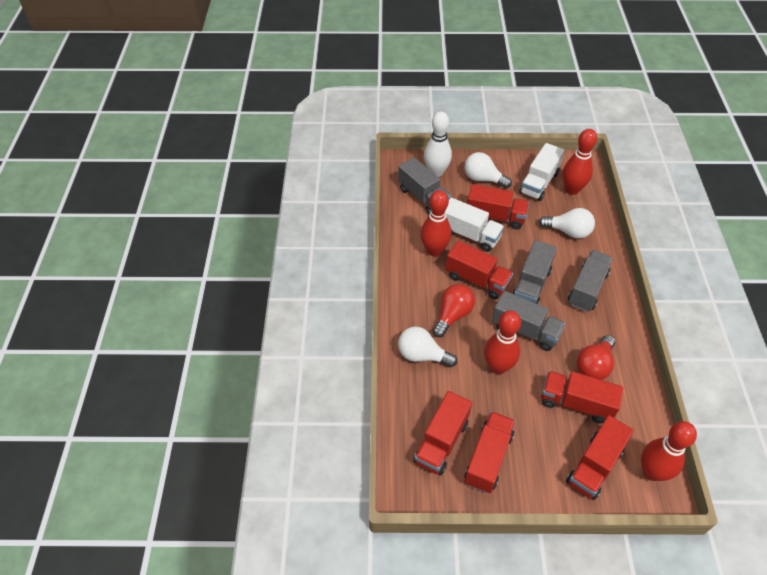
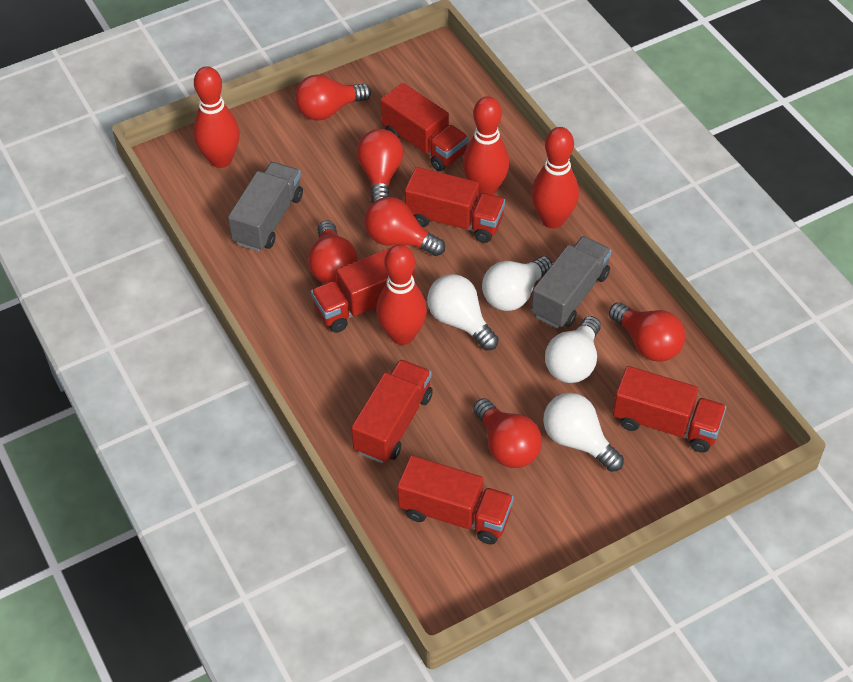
grey truck: 4 -> 2
red light bulb: 2 -> 6
white bowling pin: 1 -> 0
white light bulb: 3 -> 4
white truck: 2 -> 0

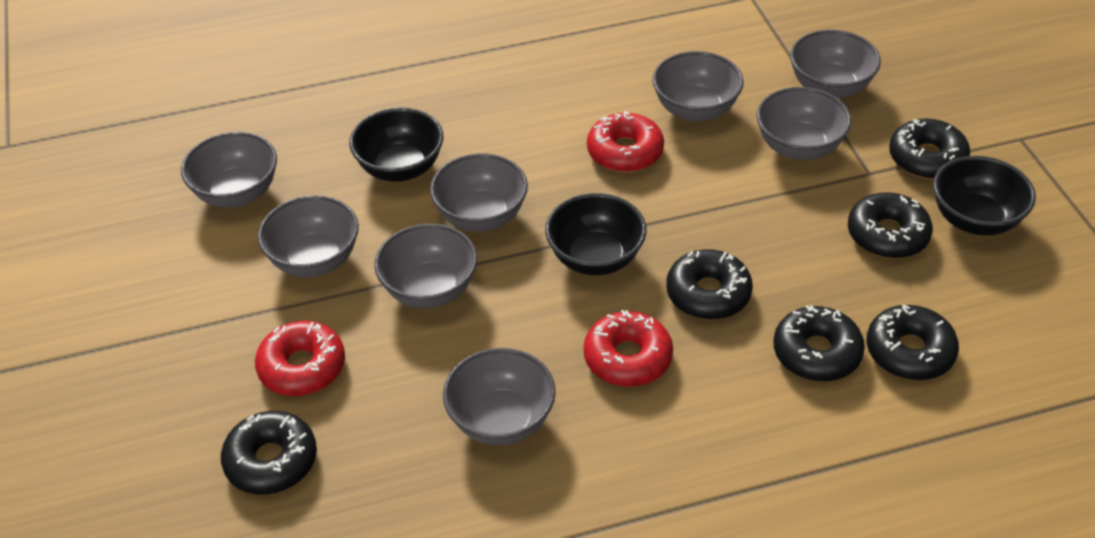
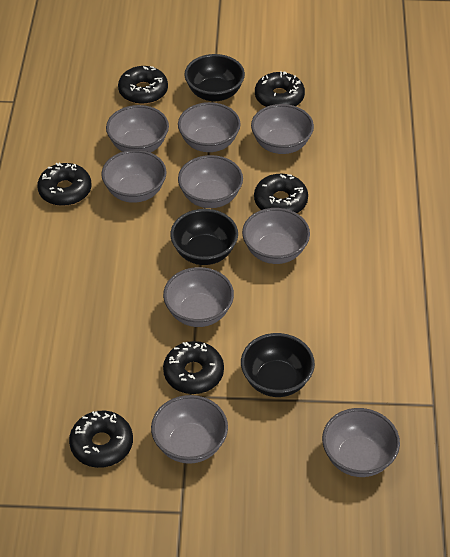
grey bowl: 8 -> 9
red donut: 3 -> 0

- _Task requirements_:
How many of the lines in the records include the string "bulb"? Reply with the number alone.

- _Answer space_:
2